WHAT THE TASK ASKS.
Would you please repeat the data exactly as given?

DATA TO USE.
+--

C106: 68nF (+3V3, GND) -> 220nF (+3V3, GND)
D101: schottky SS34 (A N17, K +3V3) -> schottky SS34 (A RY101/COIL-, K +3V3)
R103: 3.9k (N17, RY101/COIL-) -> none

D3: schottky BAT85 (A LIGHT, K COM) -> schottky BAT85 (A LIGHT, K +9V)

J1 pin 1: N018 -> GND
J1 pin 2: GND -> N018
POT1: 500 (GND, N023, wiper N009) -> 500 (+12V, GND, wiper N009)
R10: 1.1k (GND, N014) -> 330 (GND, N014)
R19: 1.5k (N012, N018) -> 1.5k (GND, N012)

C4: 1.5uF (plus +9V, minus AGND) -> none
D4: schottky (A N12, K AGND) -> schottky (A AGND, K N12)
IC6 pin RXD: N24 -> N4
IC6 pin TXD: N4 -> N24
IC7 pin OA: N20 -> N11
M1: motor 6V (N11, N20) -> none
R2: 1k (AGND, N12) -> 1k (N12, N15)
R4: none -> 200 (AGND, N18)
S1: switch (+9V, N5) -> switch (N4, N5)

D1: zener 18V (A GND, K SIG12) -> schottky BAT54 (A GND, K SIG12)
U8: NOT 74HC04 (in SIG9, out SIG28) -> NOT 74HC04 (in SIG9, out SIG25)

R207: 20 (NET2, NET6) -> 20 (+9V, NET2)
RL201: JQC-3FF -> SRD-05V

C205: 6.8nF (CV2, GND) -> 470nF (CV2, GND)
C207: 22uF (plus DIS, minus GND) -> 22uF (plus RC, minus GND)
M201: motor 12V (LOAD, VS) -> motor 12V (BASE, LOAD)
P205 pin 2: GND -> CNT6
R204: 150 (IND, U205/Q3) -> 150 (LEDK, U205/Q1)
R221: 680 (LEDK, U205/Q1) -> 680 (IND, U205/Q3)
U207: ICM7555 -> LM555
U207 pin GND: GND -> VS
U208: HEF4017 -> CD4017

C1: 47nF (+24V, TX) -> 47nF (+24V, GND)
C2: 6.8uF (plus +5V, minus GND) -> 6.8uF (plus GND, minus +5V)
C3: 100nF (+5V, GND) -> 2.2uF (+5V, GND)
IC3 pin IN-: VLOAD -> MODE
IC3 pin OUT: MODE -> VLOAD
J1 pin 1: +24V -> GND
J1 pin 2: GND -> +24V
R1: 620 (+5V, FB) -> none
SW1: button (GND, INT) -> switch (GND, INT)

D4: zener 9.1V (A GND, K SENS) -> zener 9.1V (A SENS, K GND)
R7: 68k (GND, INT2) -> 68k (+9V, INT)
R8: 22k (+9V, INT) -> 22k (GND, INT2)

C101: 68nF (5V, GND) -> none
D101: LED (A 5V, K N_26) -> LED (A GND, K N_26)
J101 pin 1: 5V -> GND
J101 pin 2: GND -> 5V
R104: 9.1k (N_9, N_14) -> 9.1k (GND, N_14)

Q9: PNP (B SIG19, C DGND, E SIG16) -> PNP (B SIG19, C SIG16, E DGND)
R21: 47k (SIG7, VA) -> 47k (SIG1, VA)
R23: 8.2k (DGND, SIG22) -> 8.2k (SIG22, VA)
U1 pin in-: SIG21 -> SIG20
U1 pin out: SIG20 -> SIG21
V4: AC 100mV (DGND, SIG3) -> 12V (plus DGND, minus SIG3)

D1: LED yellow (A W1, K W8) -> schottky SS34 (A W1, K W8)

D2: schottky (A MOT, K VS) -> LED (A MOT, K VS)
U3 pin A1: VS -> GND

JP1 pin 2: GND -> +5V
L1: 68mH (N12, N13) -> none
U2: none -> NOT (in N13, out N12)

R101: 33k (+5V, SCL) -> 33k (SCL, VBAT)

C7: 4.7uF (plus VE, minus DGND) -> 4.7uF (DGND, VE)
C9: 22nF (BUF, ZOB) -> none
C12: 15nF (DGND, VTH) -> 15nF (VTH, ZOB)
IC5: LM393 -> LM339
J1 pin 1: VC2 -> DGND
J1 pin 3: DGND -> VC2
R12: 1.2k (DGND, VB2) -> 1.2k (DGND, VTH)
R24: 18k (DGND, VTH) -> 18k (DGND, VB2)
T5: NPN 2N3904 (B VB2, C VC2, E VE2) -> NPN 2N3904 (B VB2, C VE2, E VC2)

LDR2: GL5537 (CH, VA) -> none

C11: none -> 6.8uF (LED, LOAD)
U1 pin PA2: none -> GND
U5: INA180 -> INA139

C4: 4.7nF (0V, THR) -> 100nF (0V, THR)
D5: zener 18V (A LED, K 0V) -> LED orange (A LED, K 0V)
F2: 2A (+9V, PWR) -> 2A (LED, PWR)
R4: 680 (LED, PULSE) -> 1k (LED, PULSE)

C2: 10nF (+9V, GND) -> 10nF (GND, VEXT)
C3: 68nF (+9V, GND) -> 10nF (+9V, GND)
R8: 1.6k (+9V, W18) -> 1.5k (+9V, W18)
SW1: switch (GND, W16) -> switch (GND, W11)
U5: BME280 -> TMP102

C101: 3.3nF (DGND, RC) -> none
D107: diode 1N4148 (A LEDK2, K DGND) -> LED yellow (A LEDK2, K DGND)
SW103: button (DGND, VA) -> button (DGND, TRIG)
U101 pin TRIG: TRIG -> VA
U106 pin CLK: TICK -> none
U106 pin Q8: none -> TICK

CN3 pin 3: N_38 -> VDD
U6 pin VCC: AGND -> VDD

+--

OUTPUT OF THE TASK.
C106: 68nF (+3V3, GND) -> 220nF (+3V3, GND)
D101: schottky SS34 (A N17, K +3V3) -> schottky SS34 (A RY101/COIL-, K +3V3)
R103: 3.9k (N17, RY101/COIL-) -> none

D3: schottky BAT85 (A LIGHT, K COM) -> schottky BAT85 (A LIGHT, K +9V)

J1 pin 1: N018 -> GND
J1 pin 2: GND -> N018
POT1: 500 (GND, N023, wiper N009) -> 500 (+12V, GND, wiper N009)
R10: 1.1k (GND, N014) -> 330 (GND, N014)
R19: 1.5k (N012, N018) -> 1.5k (GND, N012)

C4: 1.5uF (plus +9V, minus AGND) -> none
D4: schottky (A N12, K AGND) -> schottky (A AGND, K N12)
IC6 pin RXD: N24 -> N4
IC6 pin TXD: N4 -> N24
IC7 pin OA: N20 -> N11
M1: motor 6V (N11, N20) -> none
R2: 1k (AGND, N12) -> 1k (N12, N15)
R4: none -> 200 (AGND, N18)
S1: switch (+9V, N5) -> switch (N4, N5)

D1: zener 18V (A GND, K SIG12) -> schottky BAT54 (A GND, K SIG12)
U8: NOT 74HC04 (in SIG9, out SIG28) -> NOT 74HC04 (in SIG9, out SIG25)

R207: 20 (NET2, NET6) -> 20 (+9V, NET2)
RL201: JQC-3FF -> SRD-05V

C205: 6.8nF (CV2, GND) -> 470nF (CV2, GND)
C207: 22uF (plus DIS, minus GND) -> 22uF (plus RC, minus GND)
M201: motor 12V (LOAD, VS) -> motor 12V (BASE, LOAD)
P205 pin 2: GND -> CNT6
R204: 150 (IND, U205/Q3) -> 150 (LEDK, U205/Q1)
R221: 680 (LEDK, U205/Q1) -> 680 (IND, U205/Q3)
U207: ICM7555 -> LM555
U207 pin GND: GND -> VS
U208: HEF4017 -> CD4017

C1: 47nF (+24V, TX) -> 47nF (+24V, GND)
C2: 6.8uF (plus +5V, minus GND) -> 6.8uF (plus GND, minus +5V)
C3: 100nF (+5V, GND) -> 2.2uF (+5V, GND)
IC3 pin IN-: VLOAD -> MODE
IC3 pin OUT: MODE -> VLOAD
J1 pin 1: +24V -> GND
J1 pin 2: GND -> +24V
R1: 620 (+5V, FB) -> none
SW1: button (GND, INT) -> switch (GND, INT)

D4: zener 9.1V (A GND, K SENS) -> zener 9.1V (A SENS, K GND)
R7: 68k (GND, INT2) -> 68k (+9V, INT)
R8: 22k (+9V, INT) -> 22k (GND, INT2)

C101: 68nF (5V, GND) -> none
D101: LED (A 5V, K N_26) -> LED (A GND, K N_26)
J101 pin 1: 5V -> GND
J101 pin 2: GND -> 5V
R104: 9.1k (N_9, N_14) -> 9.1k (GND, N_14)

Q9: PNP (B SIG19, C DGND, E SIG16) -> PNP (B SIG19, C SIG16, E DGND)
R21: 47k (SIG7, VA) -> 47k (SIG1, VA)
R23: 8.2k (DGND, SIG22) -> 8.2k (SIG22, VA)
U1 pin in-: SIG21 -> SIG20
U1 pin out: SIG20 -> SIG21
V4: AC 100mV (DGND, SIG3) -> 12V (plus DGND, minus SIG3)

D1: LED yellow (A W1, K W8) -> schottky SS34 (A W1, K W8)

D2: schottky (A MOT, K VS) -> LED (A MOT, K VS)
U3 pin A1: VS -> GND

JP1 pin 2: GND -> +5V
L1: 68mH (N12, N13) -> none
U2: none -> NOT (in N13, out N12)

R101: 33k (+5V, SCL) -> 33k (SCL, VBAT)

C7: 4.7uF (plus VE, minus DGND) -> 4.7uF (DGND, VE)
C9: 22nF (BUF, ZOB) -> none
C12: 15nF (DGND, VTH) -> 15nF (VTH, ZOB)
IC5: LM393 -> LM339
J1 pin 1: VC2 -> DGND
J1 pin 3: DGND -> VC2
R12: 1.2k (DGND, VB2) -> 1.2k (DGND, VTH)
R24: 18k (DGND, VTH) -> 18k (DGND, VB2)
T5: NPN 2N3904 (B VB2, C VC2, E VE2) -> NPN 2N3904 (B VB2, C VE2, E VC2)

LDR2: GL5537 (CH, VA) -> none

C11: none -> 6.8uF (LED, LOAD)
U1 pin PA2: none -> GND
U5: INA180 -> INA139

C4: 4.7nF (0V, THR) -> 100nF (0V, THR)
D5: zener 18V (A LED, K 0V) -> LED orange (A LED, K 0V)
F2: 2A (+9V, PWR) -> 2A (LED, PWR)
R4: 680 (LED, PULSE) -> 1k (LED, PULSE)

C2: 10nF (+9V, GND) -> 10nF (GND, VEXT)
C3: 68nF (+9V, GND) -> 10nF (+9V, GND)
R8: 1.6k (+9V, W18) -> 1.5k (+9V, W18)
SW1: switch (GND, W16) -> switch (GND, W11)
U5: BME280 -> TMP102

C101: 3.3nF (DGND, RC) -> none
D107: diode 1N4148 (A LEDK2, K DGND) -> LED yellow (A LEDK2, K DGND)
SW103: button (DGND, VA) -> button (DGND, TRIG)
U101 pin TRIG: TRIG -> VA
U106 pin CLK: TICK -> none
U106 pin Q8: none -> TICK

CN3 pin 3: N_38 -> VDD
U6 pin VCC: AGND -> VDD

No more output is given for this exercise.